Task to complete: Each line below must be transcribed exactly, and no picture may appear in the transcription.

Data excerpt:
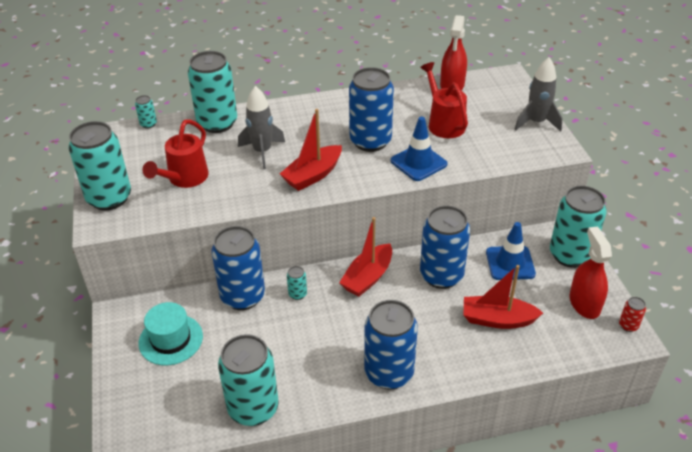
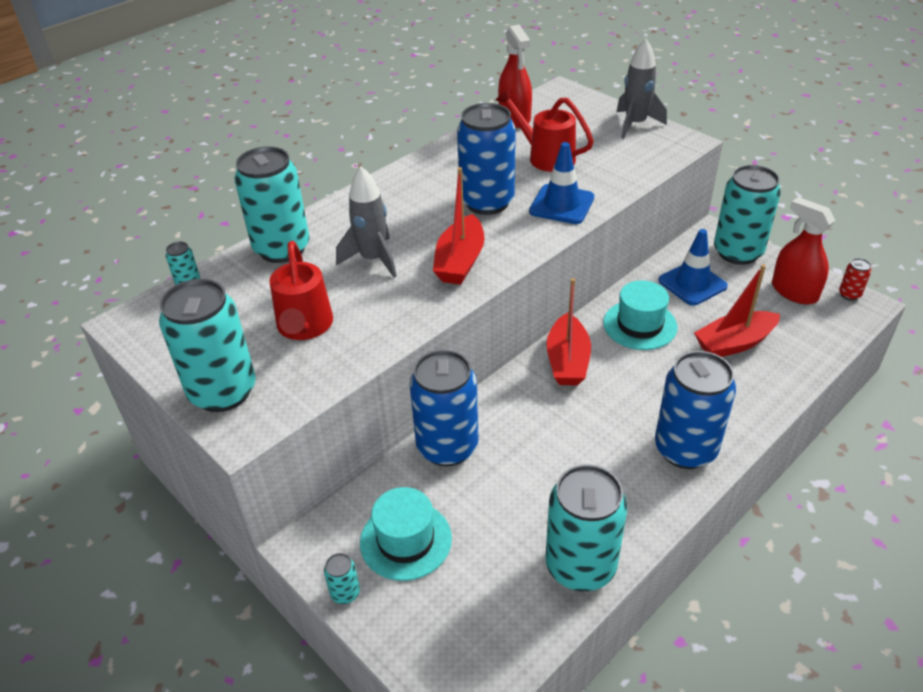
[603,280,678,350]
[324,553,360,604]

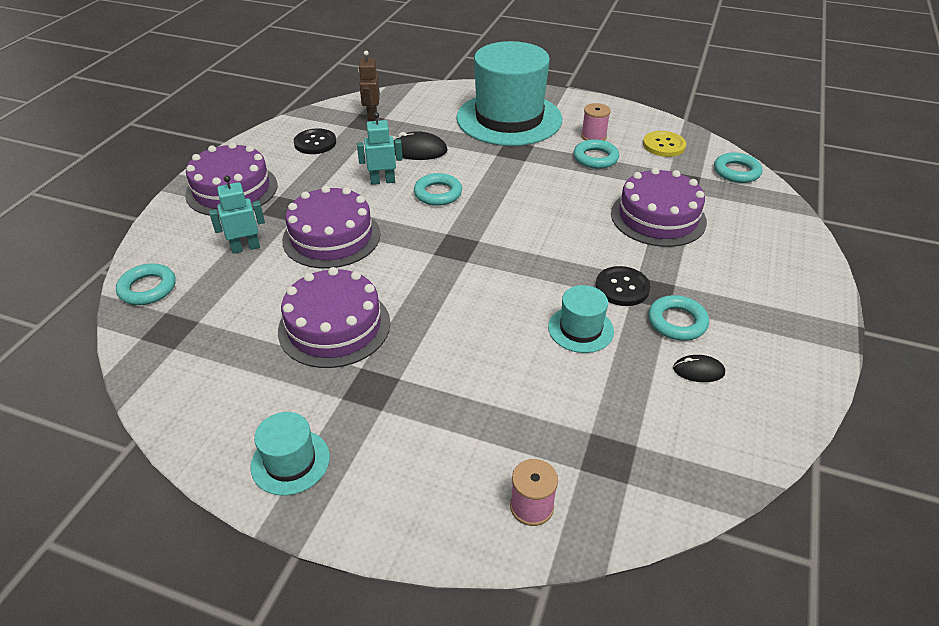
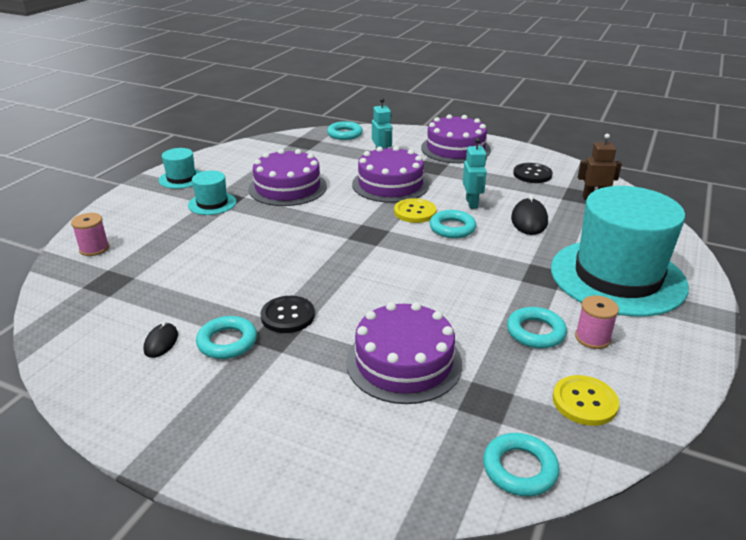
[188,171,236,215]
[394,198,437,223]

Exercise result:
[603,280,678,350]
[324,553,360,604]

[188,171,236,215]
[394,198,437,223]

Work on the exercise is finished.